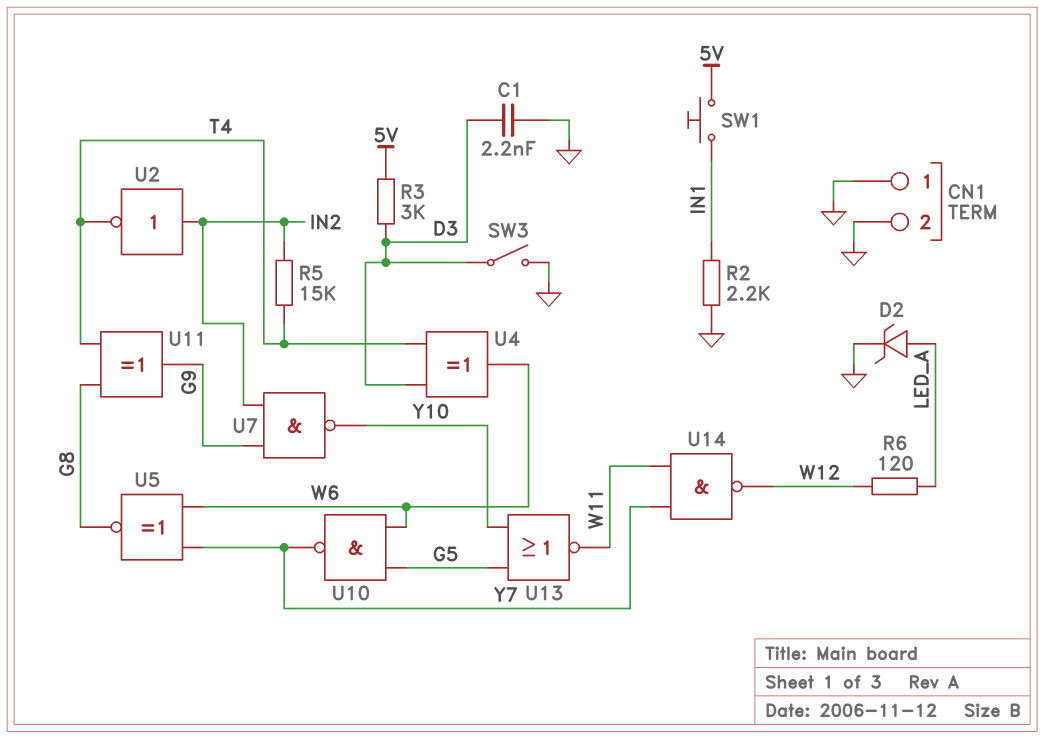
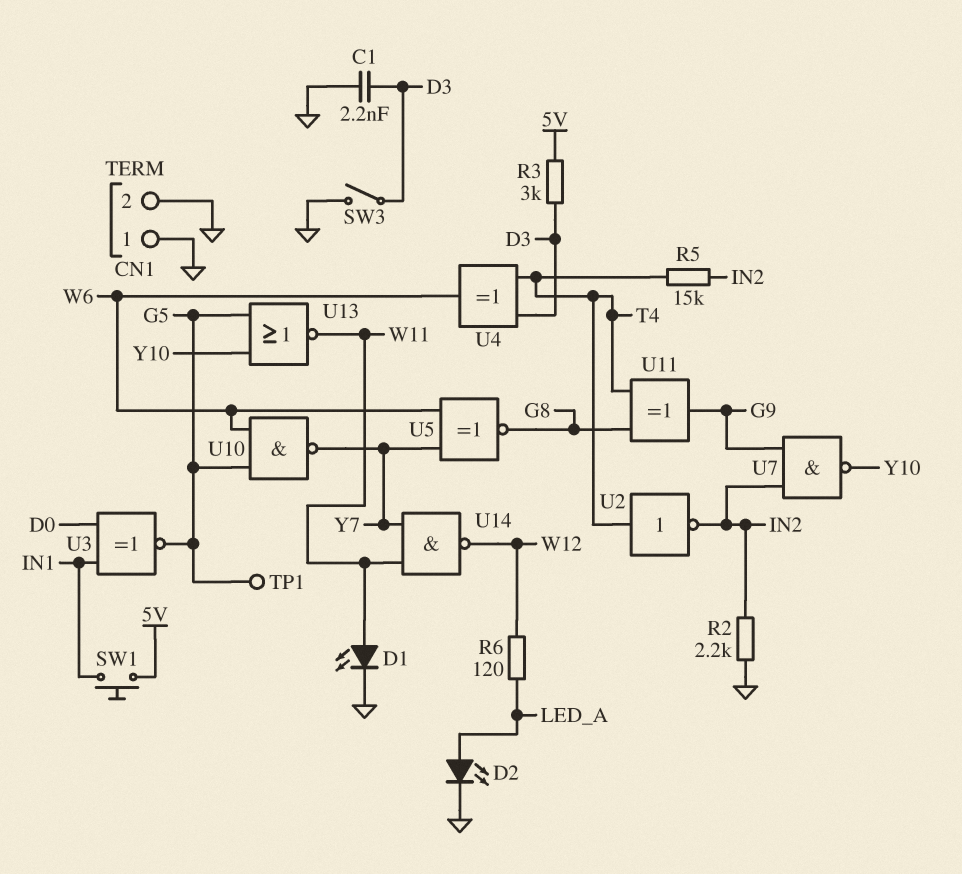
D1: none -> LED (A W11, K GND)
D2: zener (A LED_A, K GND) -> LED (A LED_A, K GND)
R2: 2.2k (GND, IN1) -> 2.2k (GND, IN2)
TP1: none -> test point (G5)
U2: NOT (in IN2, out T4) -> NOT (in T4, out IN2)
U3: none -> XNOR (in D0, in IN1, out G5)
━━━━
* **Assignment**:
Excluding all images, transcribe the material word for word.

* **Expected answer**:
D1: none -> LED (A W11, K GND)
D2: zener (A LED_A, K GND) -> LED (A LED_A, K GND)
R2: 2.2k (GND, IN1) -> 2.2k (GND, IN2)
TP1: none -> test point (G5)
U2: NOT (in IN2, out T4) -> NOT (in T4, out IN2)
U3: none -> XNOR (in D0, in IN1, out G5)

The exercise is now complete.